> [EXERCISE] Using the data below, copy out all lines with the word "turned".

DATA FOR THIS EXERCISE Start Marker

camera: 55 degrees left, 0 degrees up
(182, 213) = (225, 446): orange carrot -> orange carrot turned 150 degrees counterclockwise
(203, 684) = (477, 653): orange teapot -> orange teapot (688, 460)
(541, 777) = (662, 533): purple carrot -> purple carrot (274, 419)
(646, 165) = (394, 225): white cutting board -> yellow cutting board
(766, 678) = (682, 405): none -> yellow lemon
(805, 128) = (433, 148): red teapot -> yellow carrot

DATA FOR THIS EXERCISE End Marker
DATA FOR THIS EXERCISE Start Marker

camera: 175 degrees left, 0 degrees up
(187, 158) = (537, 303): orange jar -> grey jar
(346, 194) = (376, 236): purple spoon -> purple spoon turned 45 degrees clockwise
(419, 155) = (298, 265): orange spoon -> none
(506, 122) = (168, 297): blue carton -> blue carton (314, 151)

DATA FOR THIS EXERCISE End Marker
DATA FOR THIS EXERCISE Start Marker

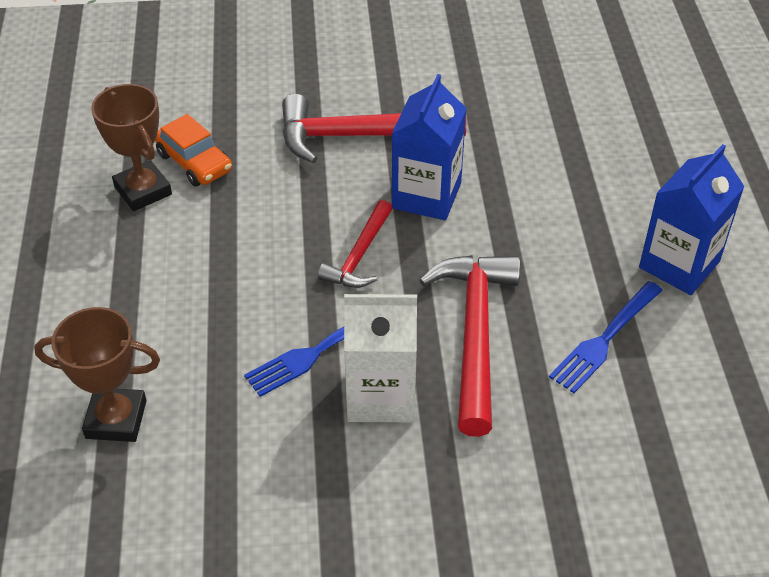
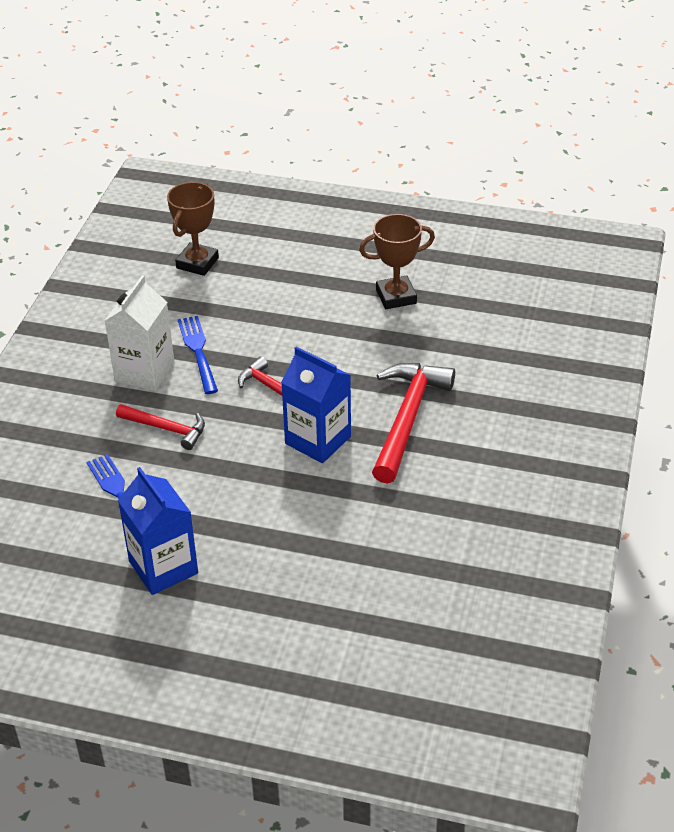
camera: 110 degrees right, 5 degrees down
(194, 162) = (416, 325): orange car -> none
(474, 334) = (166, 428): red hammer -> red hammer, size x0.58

DATA FOR THIS EXERCISE End Marker

> [EXERCISE OUTPUT]
(182, 213) = (225, 446): orange carrot -> orange carrot turned 150 degrees counterclockwise
(346, 194) = (376, 236): purple spoon -> purple spoon turned 45 degrees clockwise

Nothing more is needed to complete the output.